- [Records for processing]
╔══

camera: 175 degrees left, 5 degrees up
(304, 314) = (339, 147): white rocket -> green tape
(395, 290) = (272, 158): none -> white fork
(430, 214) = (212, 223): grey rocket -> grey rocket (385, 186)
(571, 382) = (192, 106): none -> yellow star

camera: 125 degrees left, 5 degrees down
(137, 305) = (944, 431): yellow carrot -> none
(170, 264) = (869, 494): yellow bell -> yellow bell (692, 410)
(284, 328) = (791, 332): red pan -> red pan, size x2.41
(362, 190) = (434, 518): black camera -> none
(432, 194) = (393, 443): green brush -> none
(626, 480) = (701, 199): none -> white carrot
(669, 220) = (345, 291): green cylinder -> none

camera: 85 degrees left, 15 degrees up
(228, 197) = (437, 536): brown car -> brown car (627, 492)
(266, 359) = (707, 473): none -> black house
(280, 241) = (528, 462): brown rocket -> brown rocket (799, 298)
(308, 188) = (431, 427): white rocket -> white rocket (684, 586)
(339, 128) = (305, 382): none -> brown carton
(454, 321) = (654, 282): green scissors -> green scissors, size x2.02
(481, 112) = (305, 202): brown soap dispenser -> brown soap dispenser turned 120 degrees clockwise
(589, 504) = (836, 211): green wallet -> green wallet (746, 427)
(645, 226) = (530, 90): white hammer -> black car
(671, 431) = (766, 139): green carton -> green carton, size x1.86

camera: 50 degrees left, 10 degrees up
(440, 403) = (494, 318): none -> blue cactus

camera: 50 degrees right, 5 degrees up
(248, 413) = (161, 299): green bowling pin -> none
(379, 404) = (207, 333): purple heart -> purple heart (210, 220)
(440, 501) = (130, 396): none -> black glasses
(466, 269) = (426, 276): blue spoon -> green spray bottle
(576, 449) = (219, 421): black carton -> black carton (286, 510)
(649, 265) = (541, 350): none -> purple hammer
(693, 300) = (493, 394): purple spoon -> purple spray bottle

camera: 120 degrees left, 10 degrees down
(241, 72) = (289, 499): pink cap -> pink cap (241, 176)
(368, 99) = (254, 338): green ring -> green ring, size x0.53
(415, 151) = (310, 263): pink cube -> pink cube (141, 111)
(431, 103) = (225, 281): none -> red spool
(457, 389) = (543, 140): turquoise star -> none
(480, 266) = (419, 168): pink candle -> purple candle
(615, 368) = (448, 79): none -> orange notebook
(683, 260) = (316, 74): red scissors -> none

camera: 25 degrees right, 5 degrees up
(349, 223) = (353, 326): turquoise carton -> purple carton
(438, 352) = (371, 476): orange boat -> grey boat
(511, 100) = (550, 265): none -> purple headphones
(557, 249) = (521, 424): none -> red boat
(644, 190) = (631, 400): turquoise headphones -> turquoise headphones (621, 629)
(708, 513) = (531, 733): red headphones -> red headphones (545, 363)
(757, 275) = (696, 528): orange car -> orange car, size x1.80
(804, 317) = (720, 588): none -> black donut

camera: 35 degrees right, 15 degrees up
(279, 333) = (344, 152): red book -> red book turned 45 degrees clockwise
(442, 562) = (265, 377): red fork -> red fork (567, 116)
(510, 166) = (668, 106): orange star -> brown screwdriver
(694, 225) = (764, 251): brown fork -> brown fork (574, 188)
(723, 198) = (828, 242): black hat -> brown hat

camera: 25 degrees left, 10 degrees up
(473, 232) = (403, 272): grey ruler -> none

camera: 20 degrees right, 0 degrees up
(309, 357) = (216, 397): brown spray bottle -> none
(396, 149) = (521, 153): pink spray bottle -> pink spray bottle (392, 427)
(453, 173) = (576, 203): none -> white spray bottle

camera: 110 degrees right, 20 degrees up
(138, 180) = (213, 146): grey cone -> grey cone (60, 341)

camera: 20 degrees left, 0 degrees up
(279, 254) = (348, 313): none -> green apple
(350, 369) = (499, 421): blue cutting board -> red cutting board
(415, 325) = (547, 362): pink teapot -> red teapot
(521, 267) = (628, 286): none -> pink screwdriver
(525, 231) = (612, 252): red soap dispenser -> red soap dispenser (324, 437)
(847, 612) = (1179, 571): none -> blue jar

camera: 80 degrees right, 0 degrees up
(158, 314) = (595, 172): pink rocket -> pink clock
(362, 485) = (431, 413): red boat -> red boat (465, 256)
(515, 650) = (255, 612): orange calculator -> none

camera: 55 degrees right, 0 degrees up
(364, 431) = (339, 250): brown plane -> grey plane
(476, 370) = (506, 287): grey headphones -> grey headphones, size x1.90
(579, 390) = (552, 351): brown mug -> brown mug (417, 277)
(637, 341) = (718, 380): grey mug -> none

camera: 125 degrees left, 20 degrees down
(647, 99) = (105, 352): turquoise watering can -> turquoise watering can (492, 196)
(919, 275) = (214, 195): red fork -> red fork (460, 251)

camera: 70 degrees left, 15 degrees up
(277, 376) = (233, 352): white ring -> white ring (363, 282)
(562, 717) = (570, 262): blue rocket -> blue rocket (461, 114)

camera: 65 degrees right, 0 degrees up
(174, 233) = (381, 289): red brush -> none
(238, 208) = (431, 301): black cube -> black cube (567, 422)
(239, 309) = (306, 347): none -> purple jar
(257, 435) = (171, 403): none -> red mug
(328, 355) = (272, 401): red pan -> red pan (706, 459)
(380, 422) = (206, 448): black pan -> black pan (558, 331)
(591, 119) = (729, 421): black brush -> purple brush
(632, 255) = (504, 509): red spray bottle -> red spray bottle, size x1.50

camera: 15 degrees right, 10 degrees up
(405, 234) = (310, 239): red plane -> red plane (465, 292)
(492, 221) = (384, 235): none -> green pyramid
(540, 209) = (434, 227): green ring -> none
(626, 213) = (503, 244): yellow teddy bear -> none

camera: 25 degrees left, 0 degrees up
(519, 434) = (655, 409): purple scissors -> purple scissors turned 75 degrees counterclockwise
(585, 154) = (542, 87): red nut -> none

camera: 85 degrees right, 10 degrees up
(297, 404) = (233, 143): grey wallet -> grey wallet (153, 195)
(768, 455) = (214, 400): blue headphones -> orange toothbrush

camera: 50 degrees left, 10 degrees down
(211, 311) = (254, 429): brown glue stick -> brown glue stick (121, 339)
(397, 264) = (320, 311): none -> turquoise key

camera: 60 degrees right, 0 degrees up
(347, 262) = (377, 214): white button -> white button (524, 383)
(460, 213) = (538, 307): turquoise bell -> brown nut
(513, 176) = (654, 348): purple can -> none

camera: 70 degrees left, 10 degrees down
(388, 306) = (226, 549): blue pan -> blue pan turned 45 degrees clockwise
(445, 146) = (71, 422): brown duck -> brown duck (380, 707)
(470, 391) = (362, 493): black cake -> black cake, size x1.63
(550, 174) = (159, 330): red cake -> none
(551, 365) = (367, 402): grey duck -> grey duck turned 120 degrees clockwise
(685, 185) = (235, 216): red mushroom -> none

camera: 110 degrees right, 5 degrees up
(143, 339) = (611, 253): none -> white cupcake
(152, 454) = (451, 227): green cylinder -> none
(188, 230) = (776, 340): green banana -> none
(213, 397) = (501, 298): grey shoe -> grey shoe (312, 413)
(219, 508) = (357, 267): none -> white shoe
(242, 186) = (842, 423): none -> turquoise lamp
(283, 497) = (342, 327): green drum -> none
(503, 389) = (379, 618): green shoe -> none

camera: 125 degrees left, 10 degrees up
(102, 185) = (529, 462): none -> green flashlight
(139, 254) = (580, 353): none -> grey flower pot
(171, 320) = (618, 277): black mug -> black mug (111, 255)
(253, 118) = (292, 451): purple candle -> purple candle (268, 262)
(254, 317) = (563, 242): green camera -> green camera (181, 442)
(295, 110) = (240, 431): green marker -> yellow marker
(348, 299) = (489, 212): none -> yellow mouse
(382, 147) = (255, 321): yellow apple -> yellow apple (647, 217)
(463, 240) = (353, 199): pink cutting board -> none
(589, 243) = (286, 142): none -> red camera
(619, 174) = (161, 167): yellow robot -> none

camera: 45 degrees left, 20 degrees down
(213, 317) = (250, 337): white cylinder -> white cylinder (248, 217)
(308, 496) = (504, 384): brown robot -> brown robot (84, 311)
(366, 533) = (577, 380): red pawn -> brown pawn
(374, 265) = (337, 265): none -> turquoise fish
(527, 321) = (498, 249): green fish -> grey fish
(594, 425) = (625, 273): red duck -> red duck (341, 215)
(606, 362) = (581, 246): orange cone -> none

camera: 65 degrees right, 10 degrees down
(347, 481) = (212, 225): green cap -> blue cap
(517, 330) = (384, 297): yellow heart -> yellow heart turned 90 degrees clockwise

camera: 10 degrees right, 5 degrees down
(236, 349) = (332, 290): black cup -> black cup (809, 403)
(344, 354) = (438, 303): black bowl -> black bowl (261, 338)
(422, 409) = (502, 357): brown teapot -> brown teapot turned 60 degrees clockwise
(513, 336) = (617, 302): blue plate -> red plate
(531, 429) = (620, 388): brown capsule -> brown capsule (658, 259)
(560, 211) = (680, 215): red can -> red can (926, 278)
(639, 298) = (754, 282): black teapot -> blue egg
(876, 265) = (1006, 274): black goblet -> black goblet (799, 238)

╚══

Every line from the one containing "(382, 147) = (255, 321): yellow" to the end of the entries must be set down exactly, with none omitted and none added.

- [Output of the task]
(382, 147) = (255, 321): yellow apple -> yellow apple (647, 217)
(463, 240) = (353, 199): pink cutting board -> none
(589, 243) = (286, 142): none -> red camera
(619, 174) = (161, 167): yellow robot -> none

camera: 45 degrees left, 20 degrees down
(213, 317) = (250, 337): white cylinder -> white cylinder (248, 217)
(308, 496) = (504, 384): brown robot -> brown robot (84, 311)
(366, 533) = (577, 380): red pawn -> brown pawn
(374, 265) = (337, 265): none -> turquoise fish
(527, 321) = (498, 249): green fish -> grey fish
(594, 425) = (625, 273): red duck -> red duck (341, 215)
(606, 362) = (581, 246): orange cone -> none

camera: 65 degrees right, 10 degrees down
(347, 481) = (212, 225): green cap -> blue cap
(517, 330) = (384, 297): yellow heart -> yellow heart turned 90 degrees clockwise

camera: 10 degrees right, 5 degrees down
(236, 349) = (332, 290): black cup -> black cup (809, 403)
(344, 354) = (438, 303): black bowl -> black bowl (261, 338)
(422, 409) = (502, 357): brown teapot -> brown teapot turned 60 degrees clockwise
(513, 336) = (617, 302): blue plate -> red plate
(531, 429) = (620, 388): brown capsule -> brown capsule (658, 259)
(560, 211) = (680, 215): red can -> red can (926, 278)
(639, 298) = (754, 282): black teapot -> blue egg
(876, 265) = (1006, 274): black goblet -> black goblet (799, 238)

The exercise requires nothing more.